%%

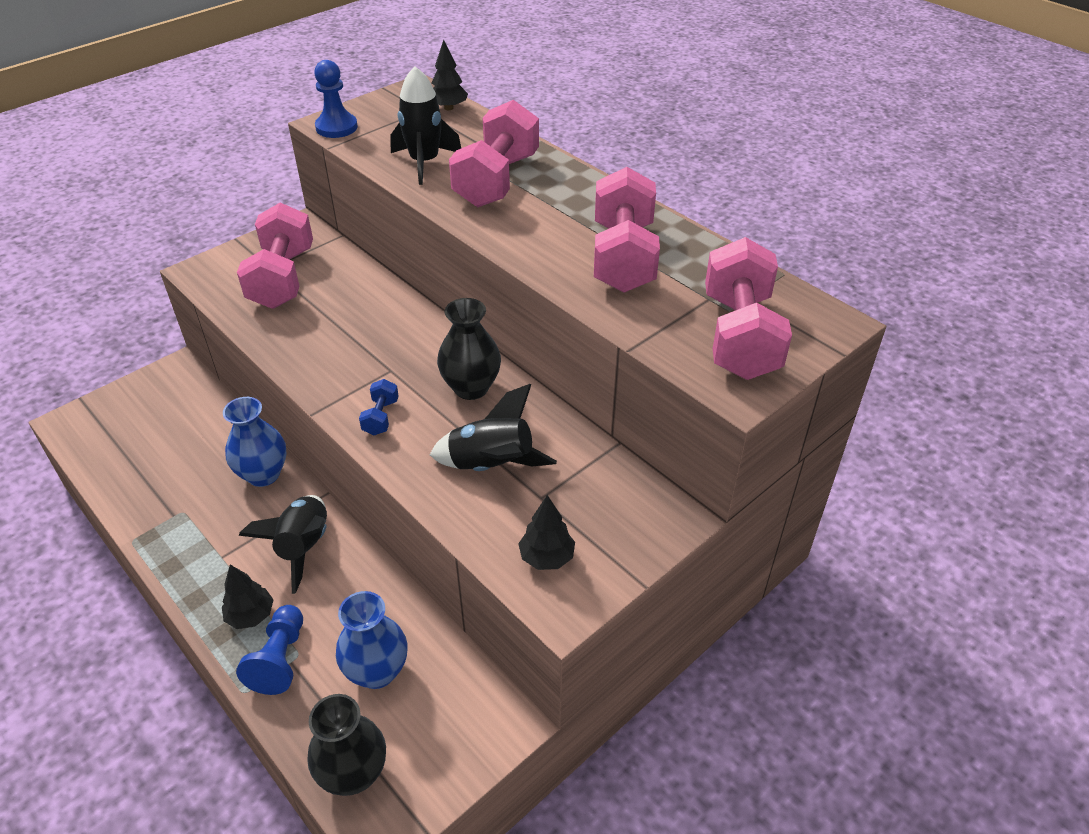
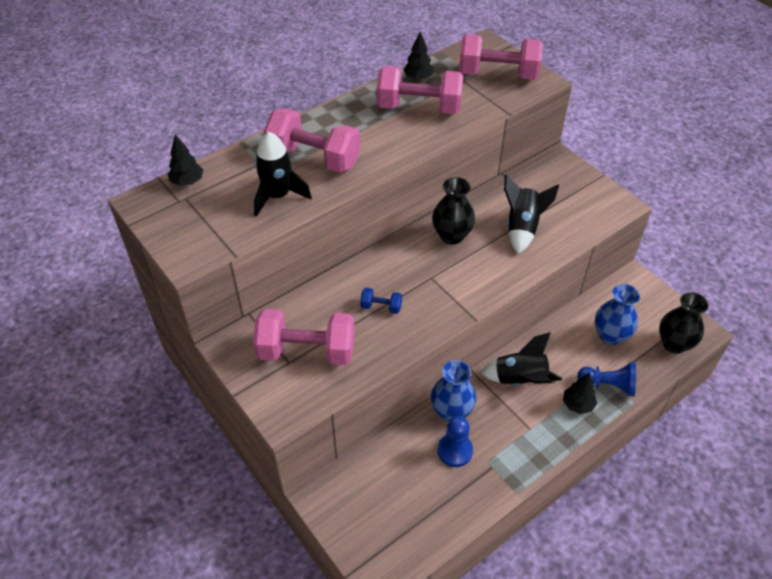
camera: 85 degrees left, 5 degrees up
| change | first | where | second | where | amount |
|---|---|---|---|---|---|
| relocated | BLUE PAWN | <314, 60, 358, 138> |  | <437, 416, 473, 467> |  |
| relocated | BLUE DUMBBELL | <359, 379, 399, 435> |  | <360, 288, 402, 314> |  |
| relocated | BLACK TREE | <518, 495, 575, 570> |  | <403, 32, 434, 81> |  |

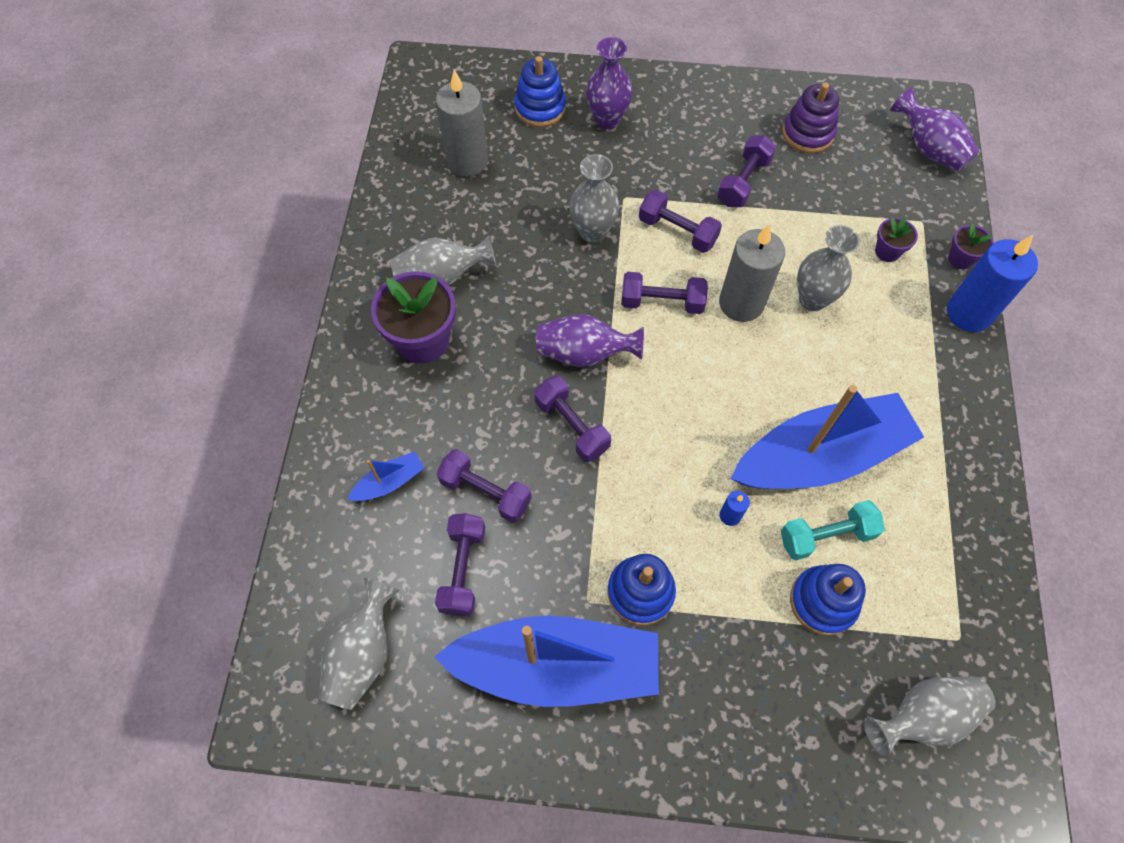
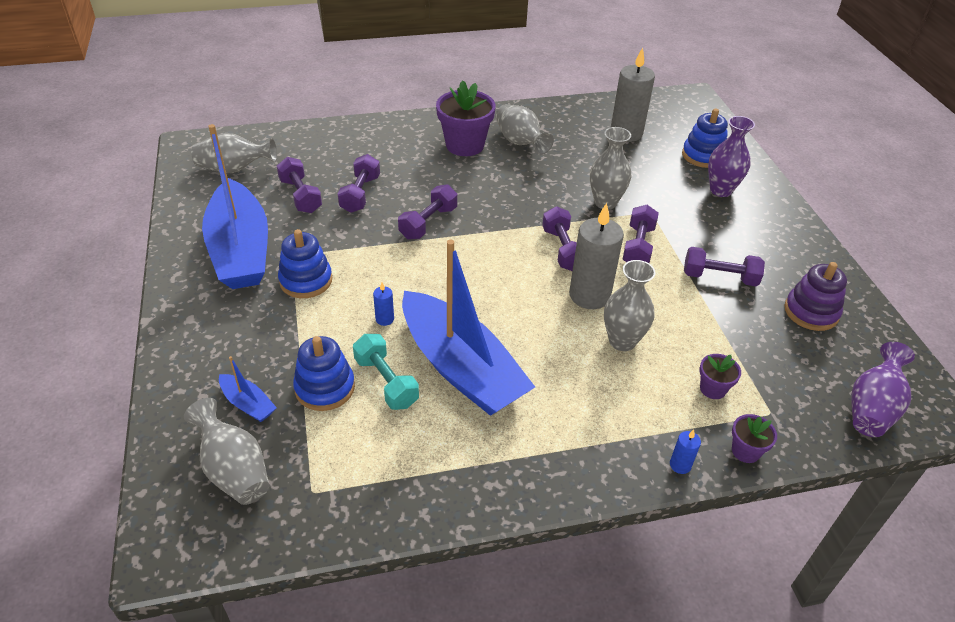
camera: 70 degrees right, 20 degrees down
| change | first | where | second | where | amount |
|---|---|---|---|---|---|
| missing | PURPLE VASE | <536, 314, 644, 367> |  |  |  |
| relocated | BLUE BOAT | <347, 451, 425, 501> |  | <219, 356, 277, 422> |  |
| spun | PURPLE DUMBBELL | <435, 513, 485, 616> |  | <277, 157, 322, 213> | 75 degrees clockwise |
| size | BLUE CANDLE | <947, 235, 1038, 332> |  | <670, 430, 701, 474> | x0.43 |

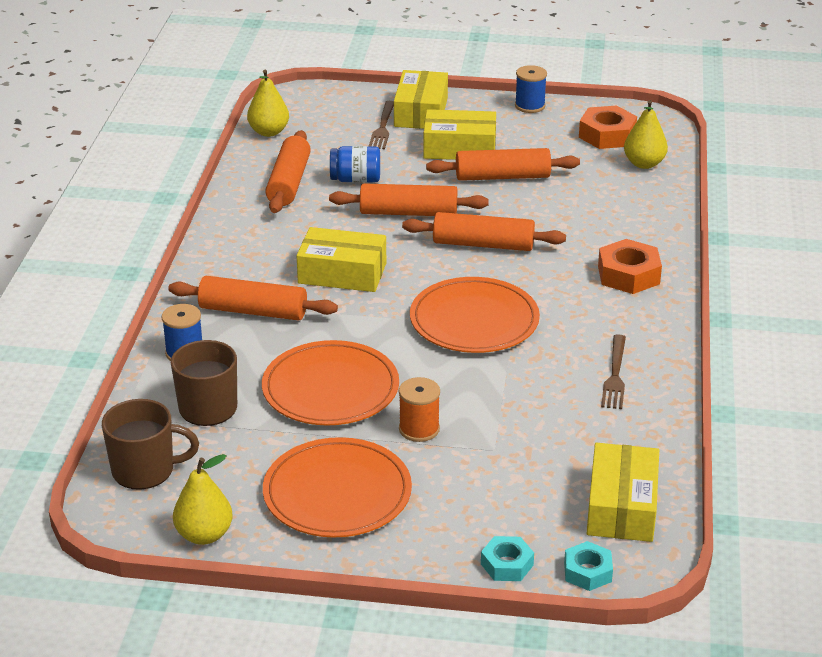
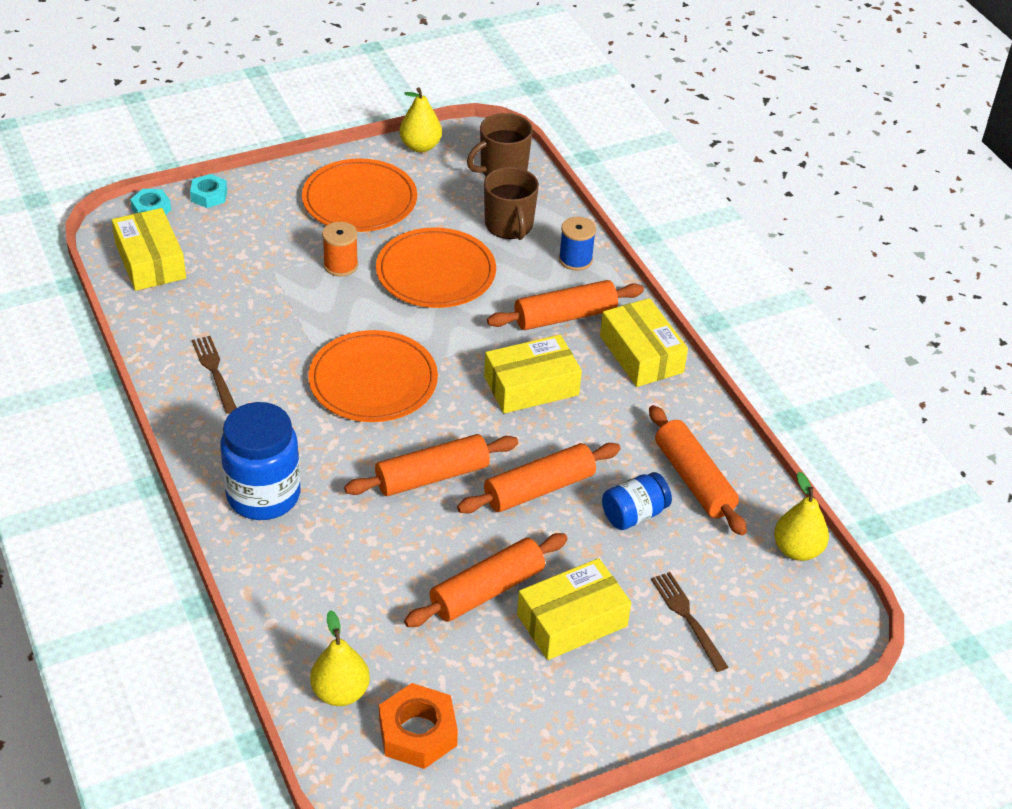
camera: 145 degrees right, 10 degrees up
| change | first | where | second | where | amount |
|---|---|---|---|---|---|
| missing | BLUE SPOOL | <515, 65, 547, 113> |  |  |  |
| relocated | YELLOW BOX | <394, 70, 448, 129> |  | <600, 298, 688, 387> |  |
| exchanged | ORANGE NUT | <598, 239, 662, 294> | BLUE JAR | <220, 402, 301, 520> |  |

%%

§ **Task brief**: All lines from the start of the entries through the one with "BLUE DUMBBELL |" are to be output exactly; omit the pictures.

§ **Response below**:
camera: 85 degrees left, 5 degrees up
| change | first | where | second | where | amount |
|---|---|---|---|---|---|
| relocated | BLUE PAWN | <314, 60, 358, 138> |  | <437, 416, 473, 467> |  |
| relocated | BLUE DUMBBELL | <359, 379, 399, 435> |  | <360, 288, 402, 314> |  |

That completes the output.